Every entry should be duplicated verbatim, and no picture may appear in the copy.

(Closed vertex rings)
---
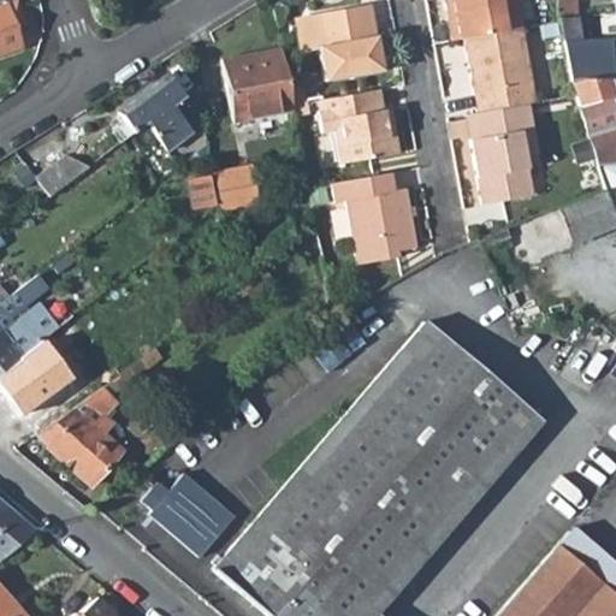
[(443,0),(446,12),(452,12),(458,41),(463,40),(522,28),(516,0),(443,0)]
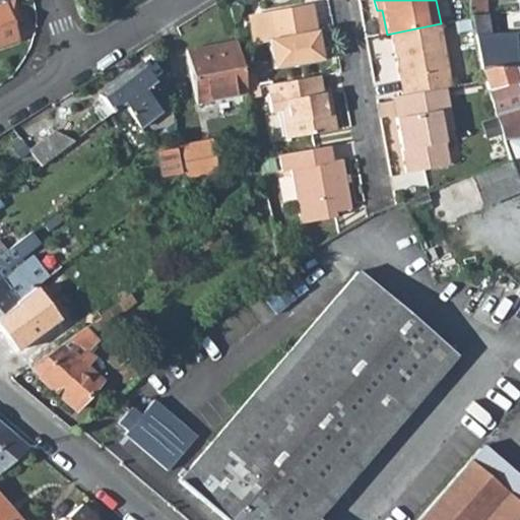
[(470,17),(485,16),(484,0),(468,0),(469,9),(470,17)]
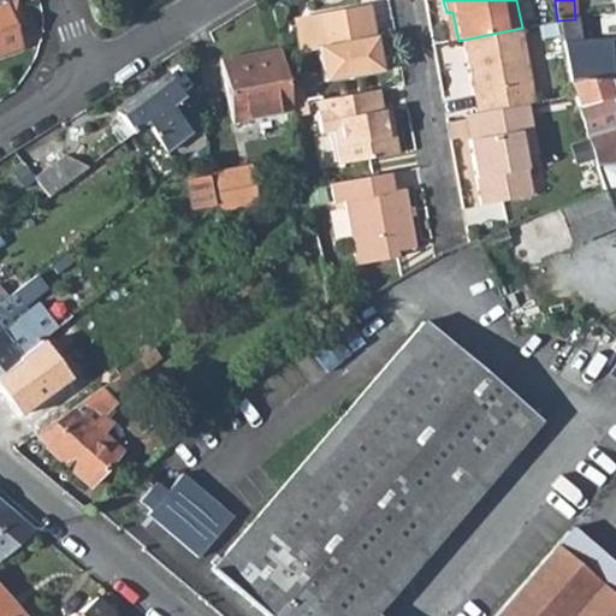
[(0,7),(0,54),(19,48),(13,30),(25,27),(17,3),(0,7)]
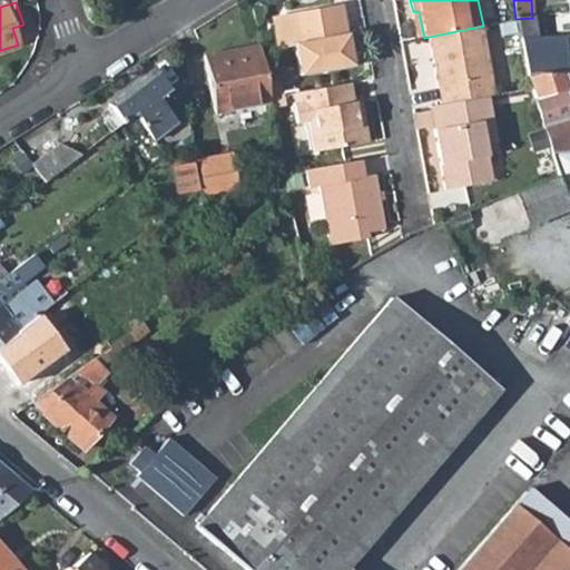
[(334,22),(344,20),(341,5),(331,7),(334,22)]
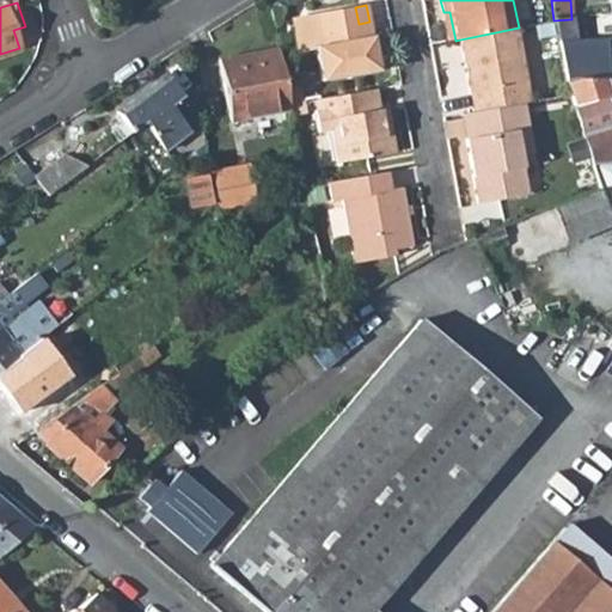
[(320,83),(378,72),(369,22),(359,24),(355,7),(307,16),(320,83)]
---
■ Answer box
[(443,0),(446,12),(452,12),(458,41),(463,40),(522,28),(516,0),(443,0)]
[(470,17),(485,16),(484,0),(468,0),(469,9),(470,17)]
[(0,7),(0,54),(19,48),(13,30),(25,27),(17,3),(0,7)]
[(334,22),(344,20),(341,5),(331,7),(334,22)]
[(320,83),(378,72),(369,22),(359,24),(355,7),(307,16),(320,83)]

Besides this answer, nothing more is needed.